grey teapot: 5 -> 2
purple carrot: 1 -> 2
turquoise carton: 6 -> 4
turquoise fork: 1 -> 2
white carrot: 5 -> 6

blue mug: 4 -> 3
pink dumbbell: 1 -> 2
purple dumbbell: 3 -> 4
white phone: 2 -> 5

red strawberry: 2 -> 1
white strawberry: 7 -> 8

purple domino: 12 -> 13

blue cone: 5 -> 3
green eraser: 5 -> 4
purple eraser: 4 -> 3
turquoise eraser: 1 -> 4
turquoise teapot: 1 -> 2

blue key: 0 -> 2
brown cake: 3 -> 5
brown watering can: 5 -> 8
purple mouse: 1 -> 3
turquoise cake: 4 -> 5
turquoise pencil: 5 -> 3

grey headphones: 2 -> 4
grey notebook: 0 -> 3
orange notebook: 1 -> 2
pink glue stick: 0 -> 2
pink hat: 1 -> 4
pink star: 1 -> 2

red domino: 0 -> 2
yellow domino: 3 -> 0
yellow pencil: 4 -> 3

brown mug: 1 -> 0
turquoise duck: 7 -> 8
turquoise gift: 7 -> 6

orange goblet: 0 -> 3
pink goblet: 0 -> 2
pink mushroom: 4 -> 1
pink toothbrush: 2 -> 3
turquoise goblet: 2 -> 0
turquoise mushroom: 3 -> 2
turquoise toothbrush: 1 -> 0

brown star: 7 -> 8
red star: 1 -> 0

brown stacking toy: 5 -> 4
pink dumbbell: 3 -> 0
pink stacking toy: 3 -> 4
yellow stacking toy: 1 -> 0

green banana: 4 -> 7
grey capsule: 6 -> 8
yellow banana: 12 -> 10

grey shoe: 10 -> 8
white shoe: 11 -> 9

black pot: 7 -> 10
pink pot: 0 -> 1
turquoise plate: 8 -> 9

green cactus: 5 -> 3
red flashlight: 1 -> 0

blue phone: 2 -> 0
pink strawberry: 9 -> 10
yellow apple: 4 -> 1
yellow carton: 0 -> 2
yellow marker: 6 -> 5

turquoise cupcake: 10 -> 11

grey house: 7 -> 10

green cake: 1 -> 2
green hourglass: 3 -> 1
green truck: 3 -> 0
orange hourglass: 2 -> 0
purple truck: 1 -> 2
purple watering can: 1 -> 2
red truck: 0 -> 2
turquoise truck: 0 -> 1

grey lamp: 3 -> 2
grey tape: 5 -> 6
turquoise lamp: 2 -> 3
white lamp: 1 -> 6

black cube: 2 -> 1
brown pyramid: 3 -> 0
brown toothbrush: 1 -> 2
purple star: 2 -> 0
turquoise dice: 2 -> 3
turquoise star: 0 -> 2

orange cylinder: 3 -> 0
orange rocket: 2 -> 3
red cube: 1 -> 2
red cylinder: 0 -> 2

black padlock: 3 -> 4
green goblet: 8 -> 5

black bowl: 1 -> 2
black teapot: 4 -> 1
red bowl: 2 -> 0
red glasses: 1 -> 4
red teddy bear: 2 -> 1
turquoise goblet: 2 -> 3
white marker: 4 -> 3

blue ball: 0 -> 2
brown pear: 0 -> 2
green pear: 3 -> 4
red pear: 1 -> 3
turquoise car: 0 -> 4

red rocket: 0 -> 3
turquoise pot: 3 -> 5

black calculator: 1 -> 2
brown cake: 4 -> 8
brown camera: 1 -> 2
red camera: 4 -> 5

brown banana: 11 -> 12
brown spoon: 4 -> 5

------------------------

Using the data above, print exactly the lines from the line that contains "red star: 1 -> 0" through the line that contains "brown pyramid: 3 -> 0", with both included.

WRITTEN RESPONSE:
red star: 1 -> 0

brown stacking toy: 5 -> 4
pink dumbbell: 3 -> 0
pink stacking toy: 3 -> 4
yellow stacking toy: 1 -> 0

green banana: 4 -> 7
grey capsule: 6 -> 8
yellow banana: 12 -> 10

grey shoe: 10 -> 8
white shoe: 11 -> 9

black pot: 7 -> 10
pink pot: 0 -> 1
turquoise plate: 8 -> 9

green cactus: 5 -> 3
red flashlight: 1 -> 0

blue phone: 2 -> 0
pink strawberry: 9 -> 10
yellow apple: 4 -> 1
yellow carton: 0 -> 2
yellow marker: 6 -> 5

turquoise cupcake: 10 -> 11

grey house: 7 -> 10

green cake: 1 -> 2
green hourglass: 3 -> 1
green truck: 3 -> 0
orange hourglass: 2 -> 0
purple truck: 1 -> 2
purple watering can: 1 -> 2
red truck: 0 -> 2
turquoise truck: 0 -> 1

grey lamp: 3 -> 2
grey tape: 5 -> 6
turquoise lamp: 2 -> 3
white lamp: 1 -> 6

black cube: 2 -> 1
brown pyramid: 3 -> 0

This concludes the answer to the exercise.